• _Problem description_: Each line from the one holding "tan brick C6:D7" to the end of the listing below must be given again exactly as it appears.

+++

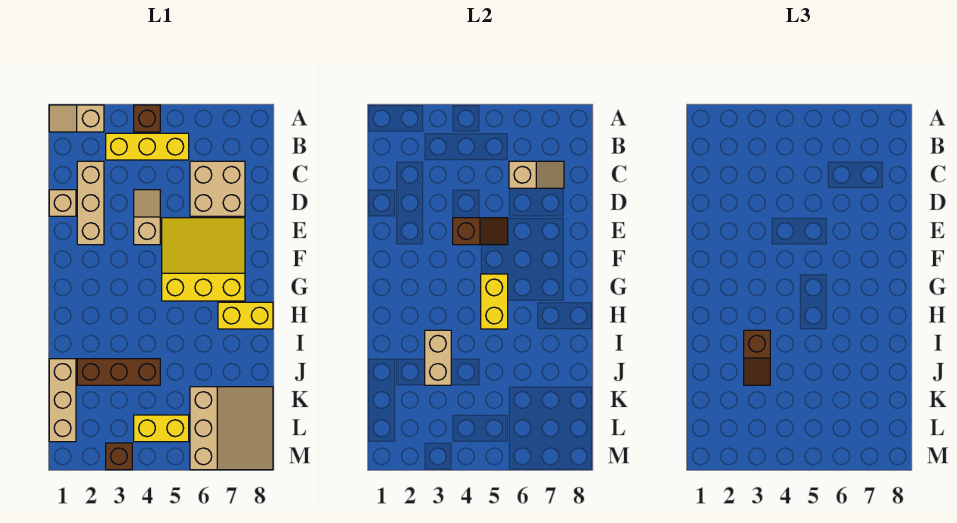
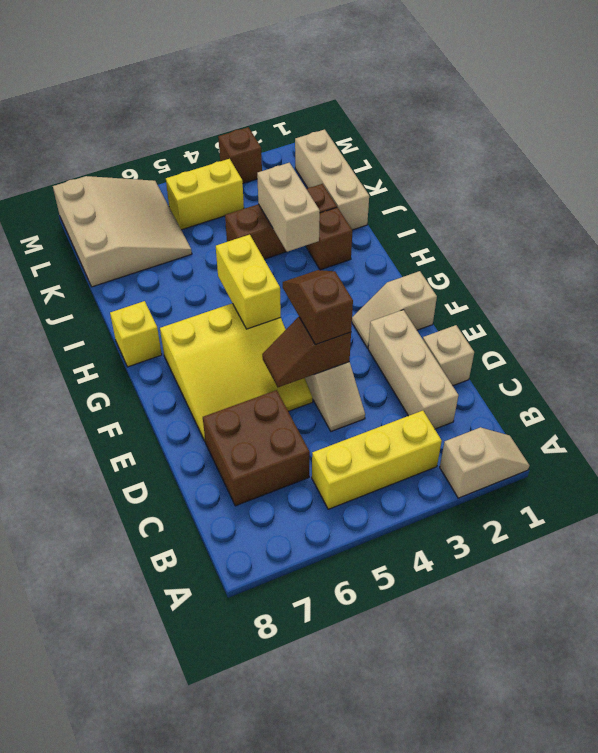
brown brick A4 level 1 -> brown brick I2 level 1
tan brick C6:D7 level 1 -> brown brick C6:D7 level 1
tan slope C6:C7 level 2 top 6 -> tan slope F1:F2 level 1 top 1
yellow brick H7:H8 level 1 -> yellow brick H8 level 1
brown slope I3:J3 level 3 top I -> brown slope E4:F4 level 3 top E
tan slope K6:M8 level 1 top 6 -> tan slope K6:M8 level 1 top 8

+++

• _Solution to the problem_:
tan brick C6:D7 level 1 -> brown brick C6:D7 level 1
tan slope C6:C7 level 2 top 6 -> tan slope F1:F2 level 1 top 1
yellow brick H7:H8 level 1 -> yellow brick H8 level 1
brown slope I3:J3 level 3 top I -> brown slope E4:F4 level 3 top E
tan slope K6:M8 level 1 top 6 -> tan slope K6:M8 level 1 top 8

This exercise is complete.